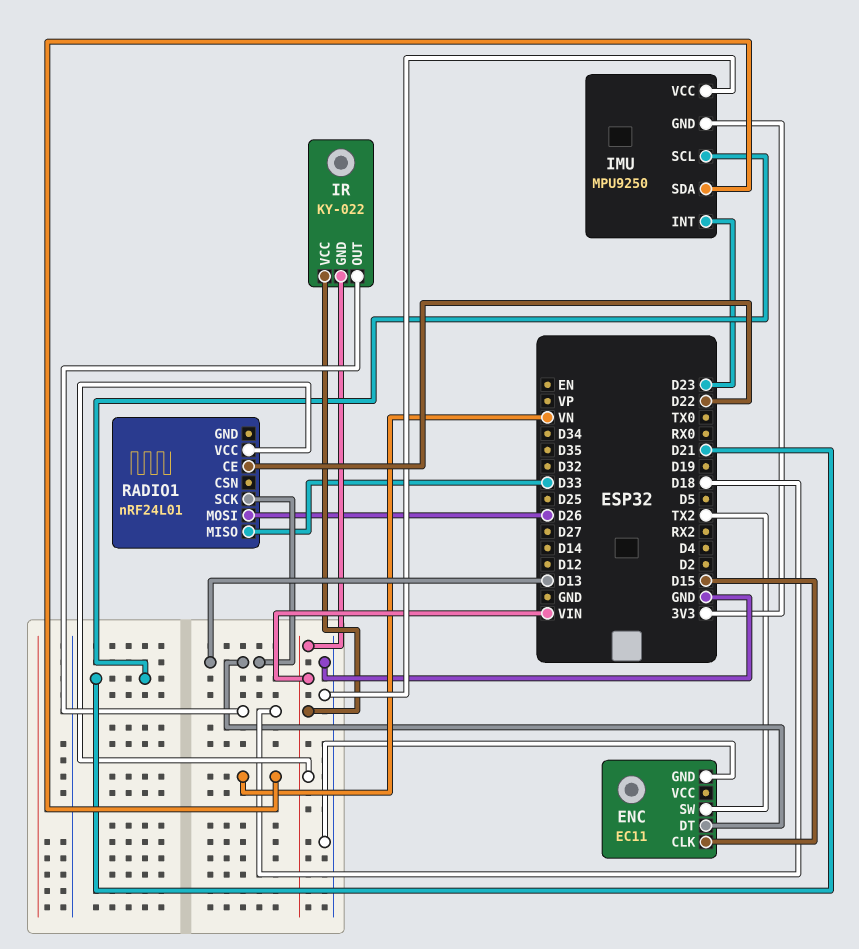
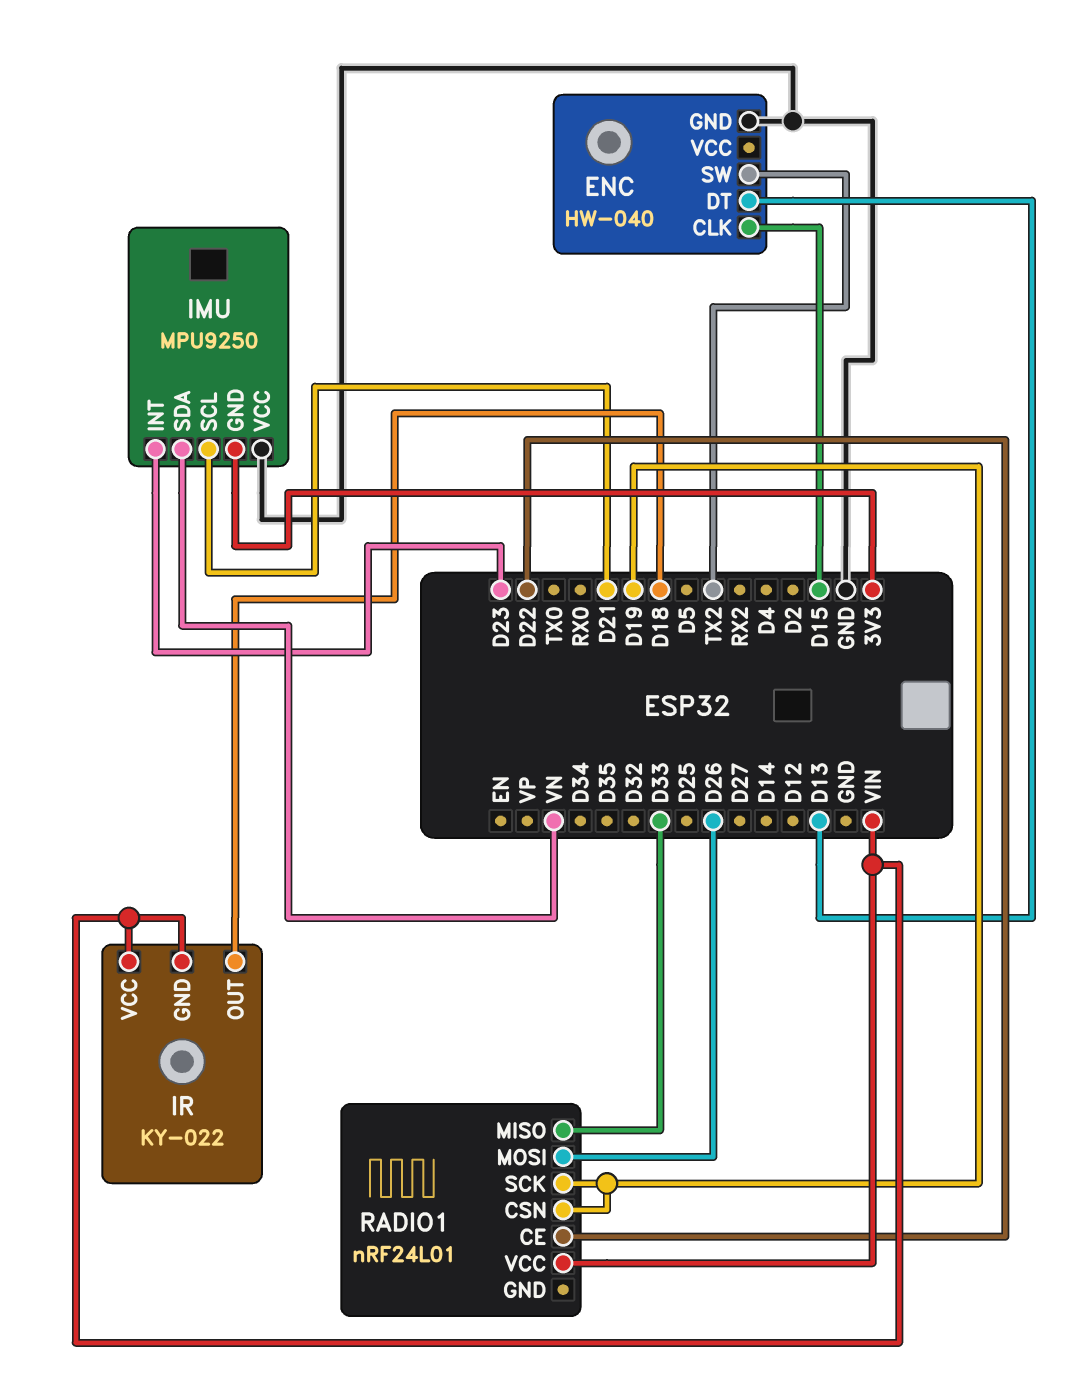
ENC: EC11 -> HW-040
RADIO1 pin CSN: none -> D19
RADIO1 pin SCK: D13 -> D19

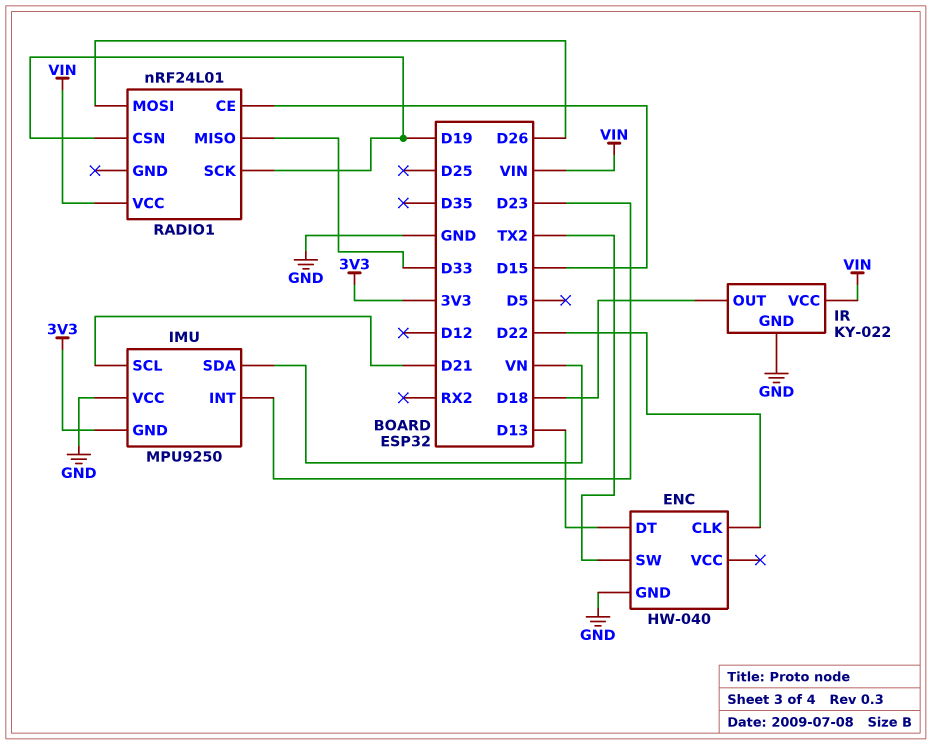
ENC pin CLK: D15 -> D22
IR pin GND: VIN -> GND
RADIO1 pin CE: D22 -> D15

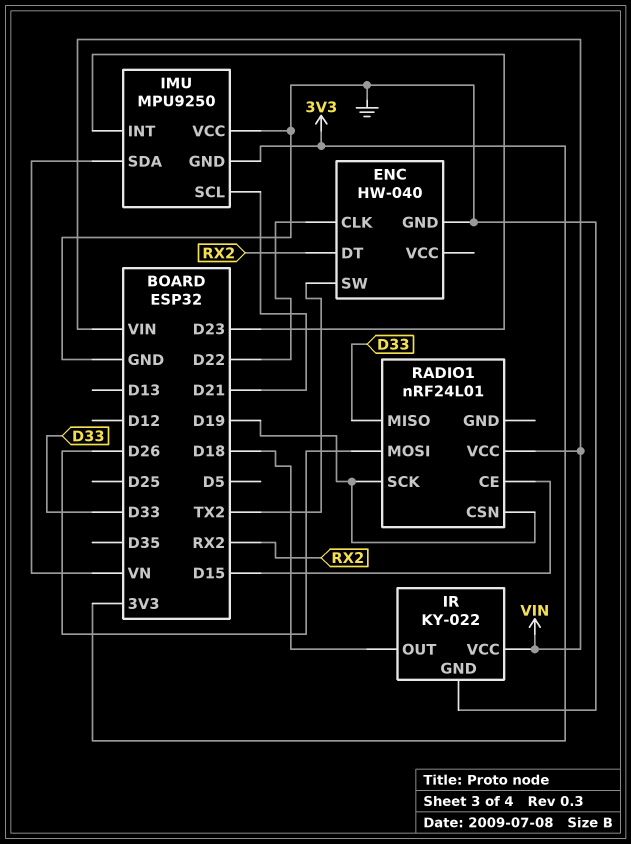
ENC pin DT: D13 -> RX2

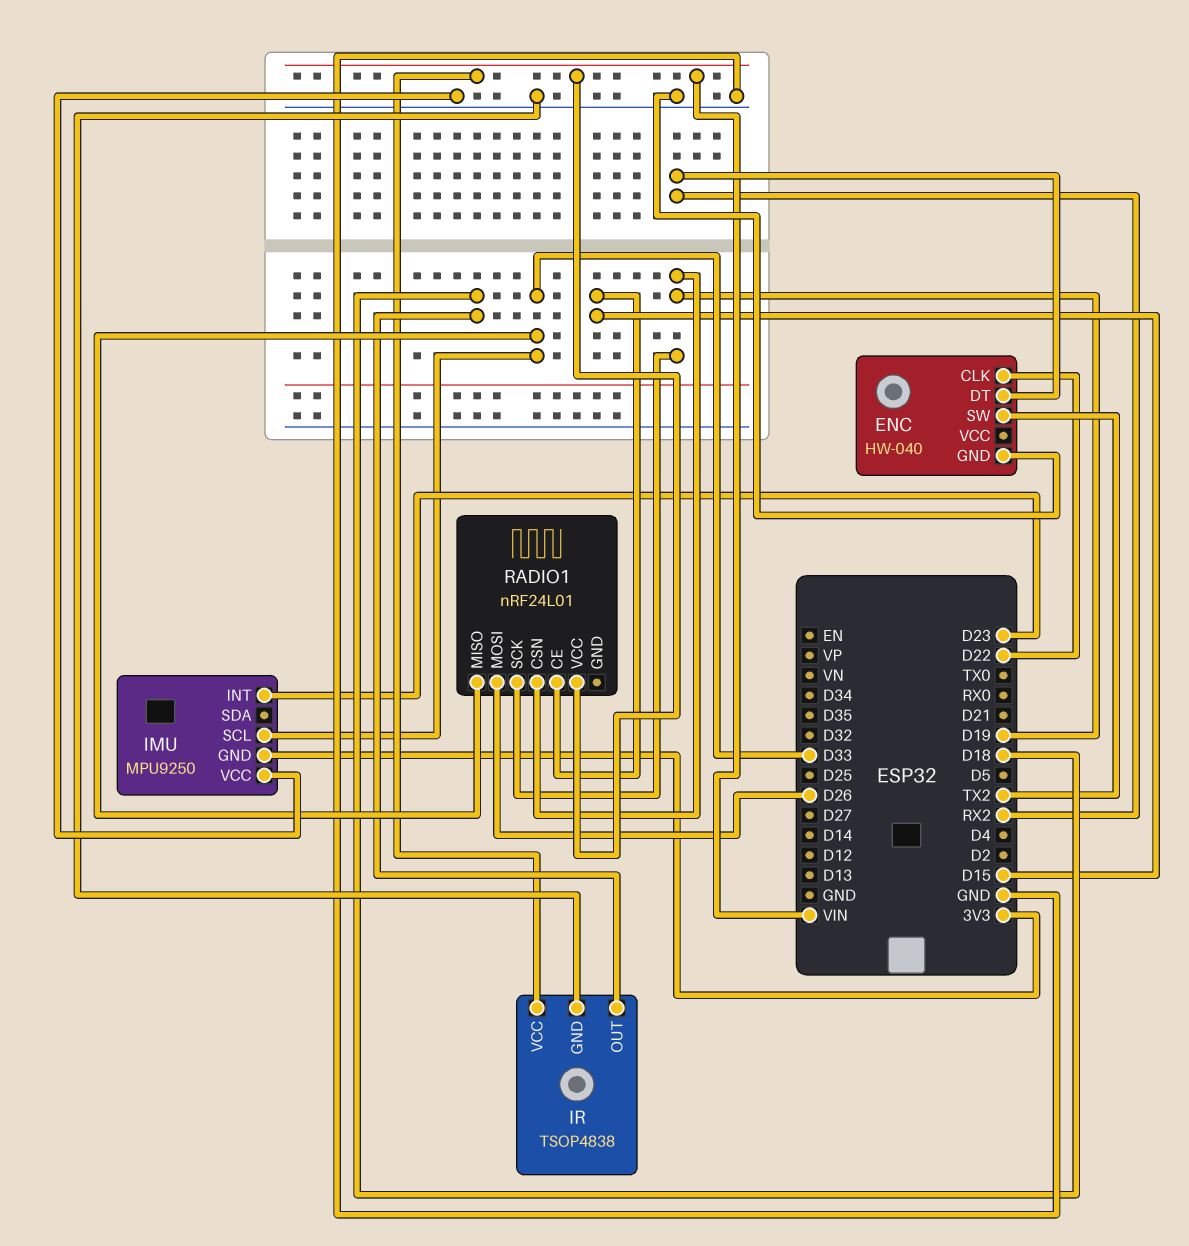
IMU pin SCL: D21 -> D33
IMU pin SDA: VN -> none
IR: KY-022 -> TSOP4838

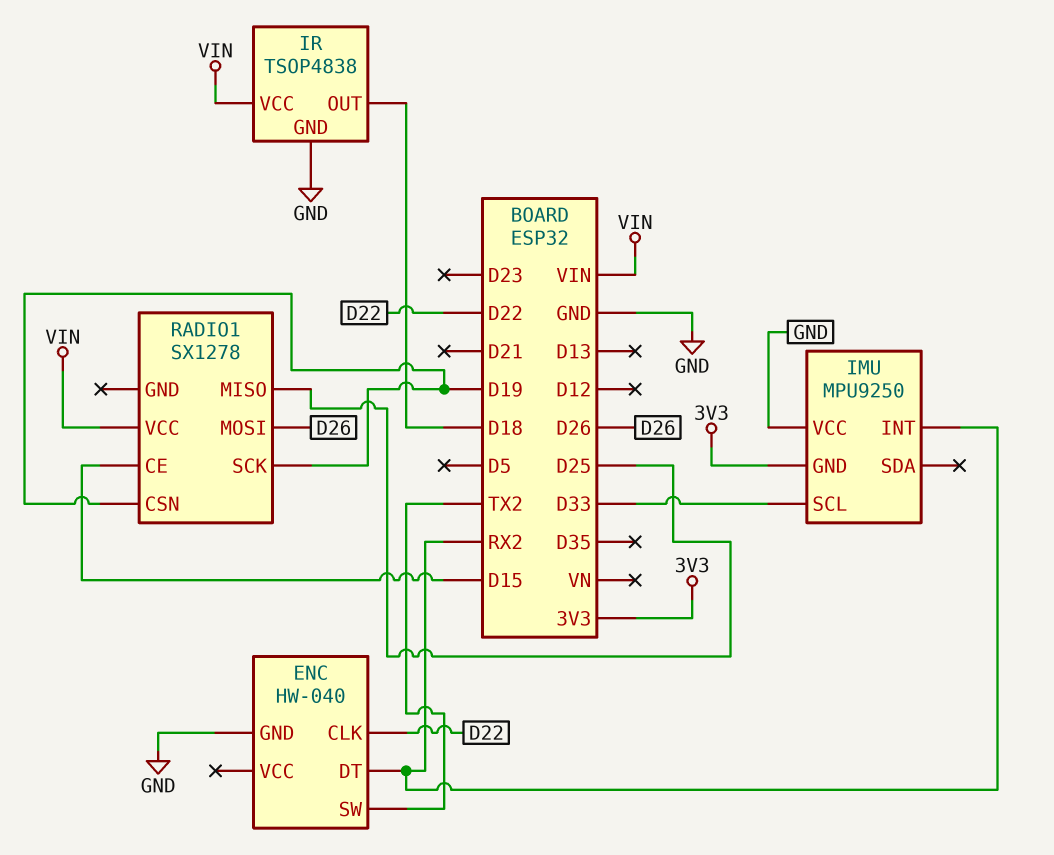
IMU pin INT: D23 -> RX2
RADIO1: nRF24L01 -> SX1278
RADIO1 pin MISO: D33 -> D25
* * * * * * * * *
### ASSIGNMENT
Leave out the pictures, then reproduce exactly the run of lines from the one that contains "IR pin GND: VIN -> GND" to the final line of the listing above.

### EXERCISE RESULT
IR pin GND: VIN -> GND
RADIO1 pin CE: D22 -> D15

ENC pin DT: D13 -> RX2

IMU pin SCL: D21 -> D33
IMU pin SDA: VN -> none
IR: KY-022 -> TSOP4838

IMU pin INT: D23 -> RX2
RADIO1: nRF24L01 -> SX1278
RADIO1 pin MISO: D33 -> D25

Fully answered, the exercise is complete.